▸ AIM OF THE EXERCISE
Restate word for word only the lines running from the one with "lime slope E1:E3 level 2 top 1" to the end of the data, both ends included. Omit any pictures.
BEGIN TASK MATERIAL
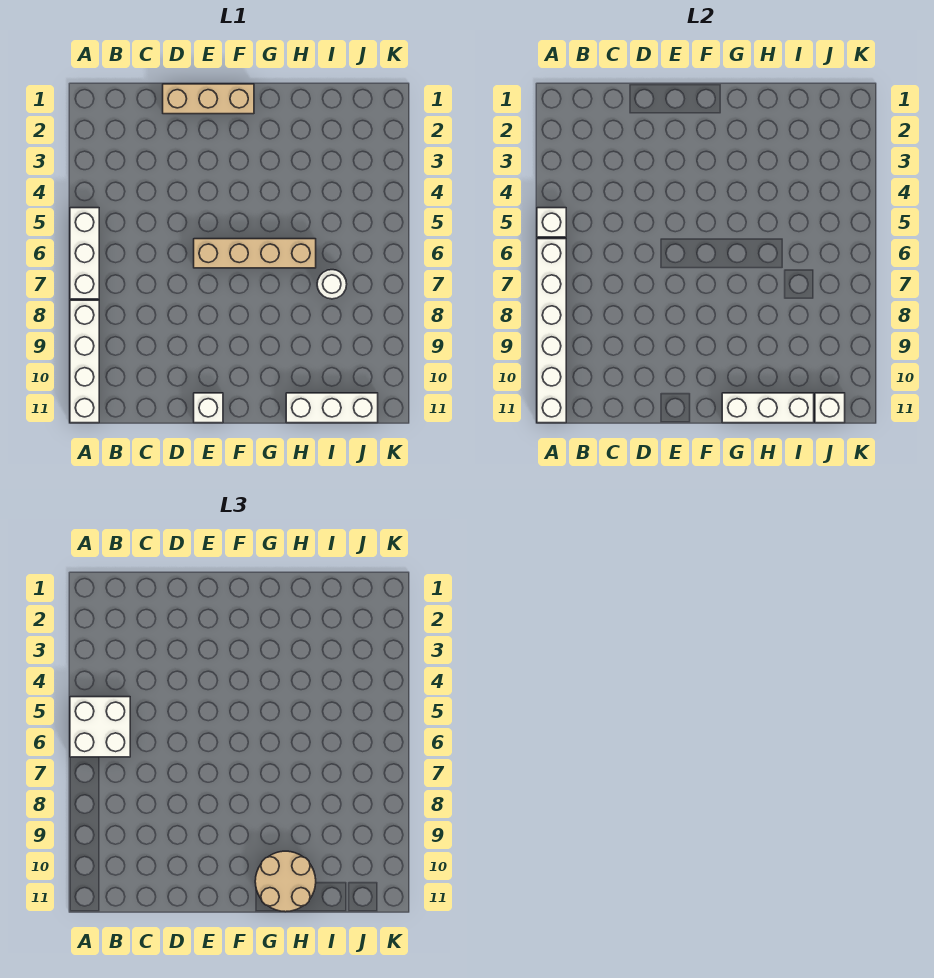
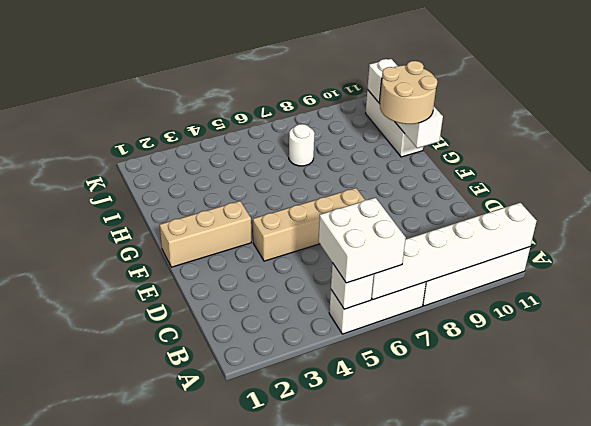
tan brick D1:F1 level 1 -> tan brick F1:F3 level 1
tan brick E6:H6 level 1 -> tan brick E4:E7 level 1
white brick E11 level 1 -> none

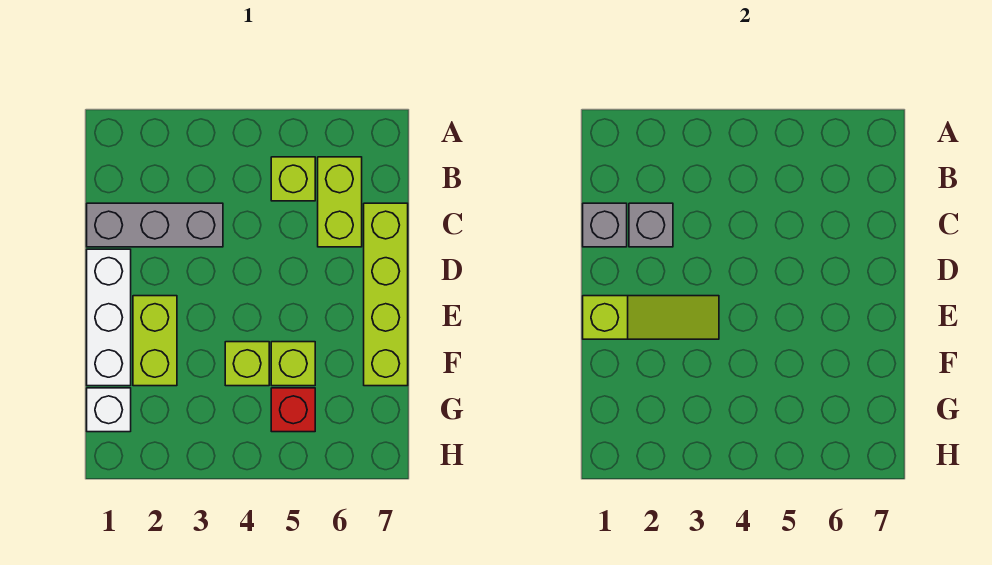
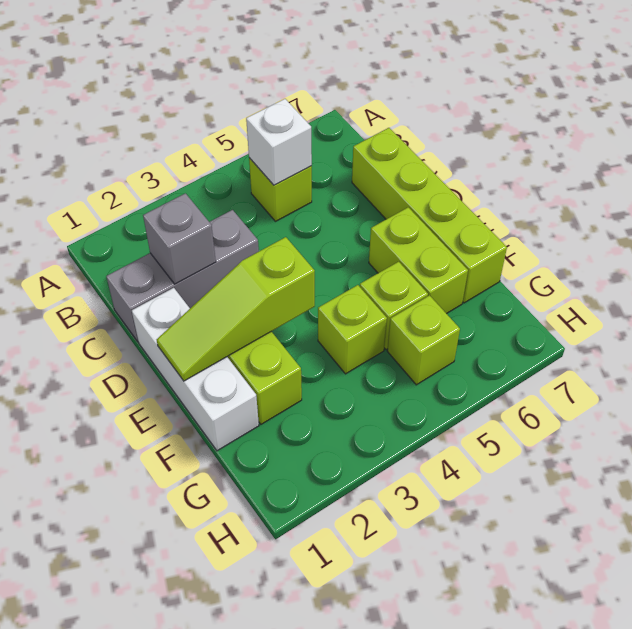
lime brick B6:C6 level 1 -> lime brick E6:F6 level 1
grey brick C1 level 2 -> none
lime slope E1:E3 level 2 top 1 -> lime slope E1:E3 level 2 top 3
white brick G1 level 1 -> white brick B5 level 2
red brick G5 level 1 -> lime brick G5 level 1

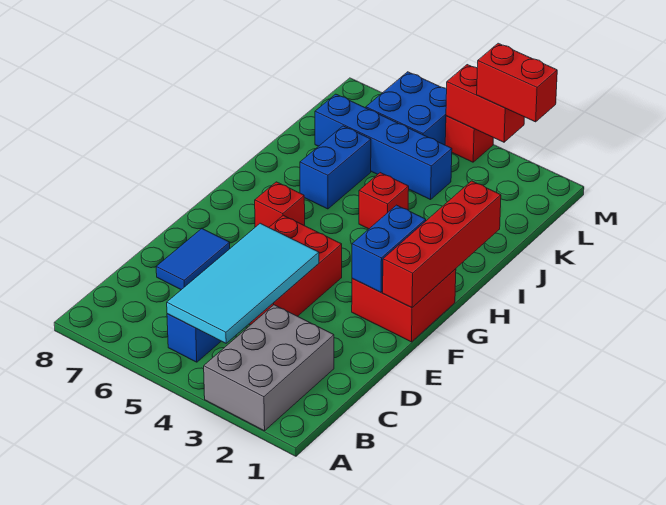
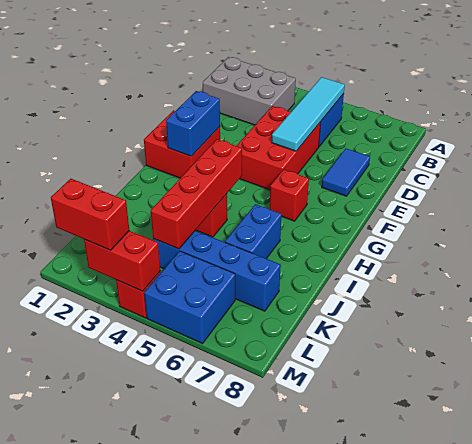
grey brick A2:C3 level 1 -> grey brick B1:C3 level 1
cyan tile B4:E5 level 2 -> cyan tile B5:E5 level 2
red brick F1:I1 level 2 -> red brick H4:K4 level 2

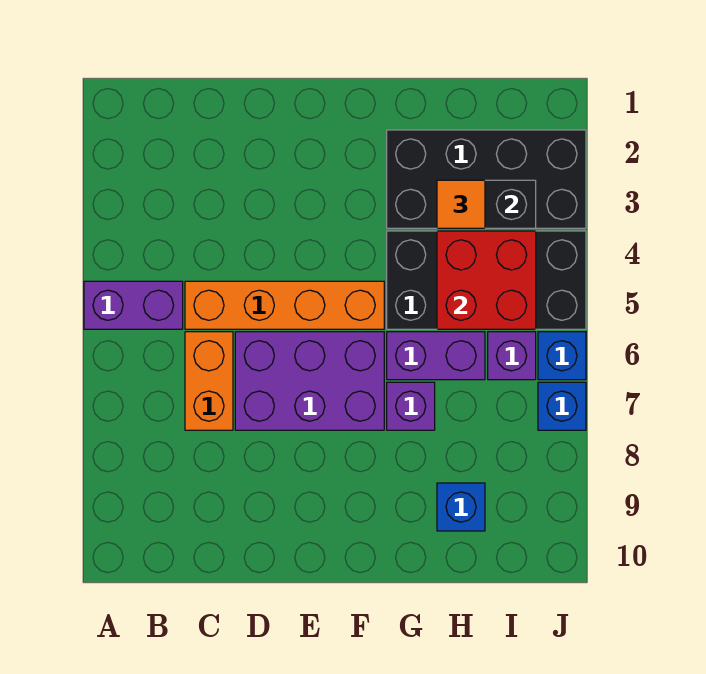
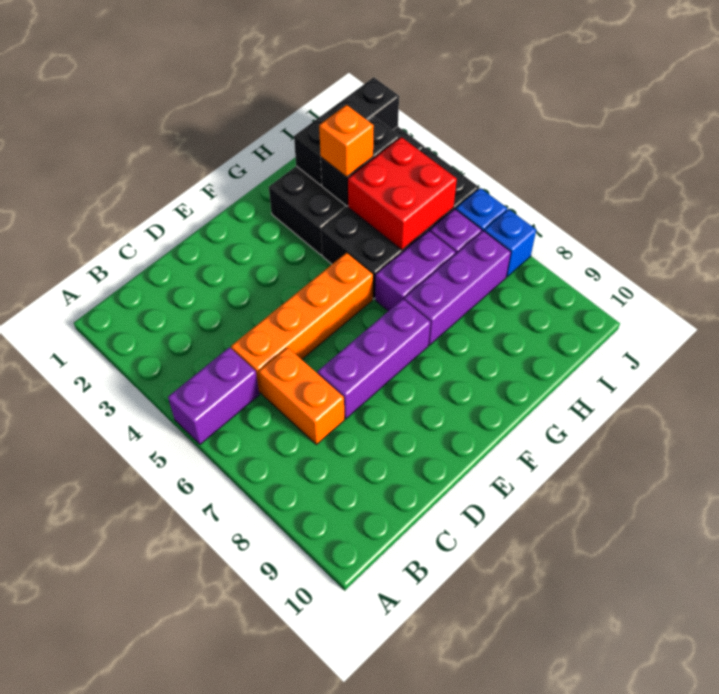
purple brick D6:F7 level 1 -> purple brick D7:F7 level 1
purple brick G7 level 1 -> purple brick G7:I7 level 1
none -> black brick H2:J2 level 2
orange tile H3 level 3 -> orange brick H3 level 3
blue brick H9 level 1 -> none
END TASK MATERIAL
▸ OUTPUT FOR THIS EXERCISE
lime slope E1:E3 level 2 top 1 -> lime slope E1:E3 level 2 top 3
white brick G1 level 1 -> white brick B5 level 2
red brick G5 level 1 -> lime brick G5 level 1

grey brick A2:C3 level 1 -> grey brick B1:C3 level 1
cyan tile B4:E5 level 2 -> cyan tile B5:E5 level 2
red brick F1:I1 level 2 -> red brick H4:K4 level 2

purple brick D6:F7 level 1 -> purple brick D7:F7 level 1
purple brick G7 level 1 -> purple brick G7:I7 level 1
none -> black brick H2:J2 level 2
orange tile H3 level 3 -> orange brick H3 level 3
blue brick H9 level 1 -> none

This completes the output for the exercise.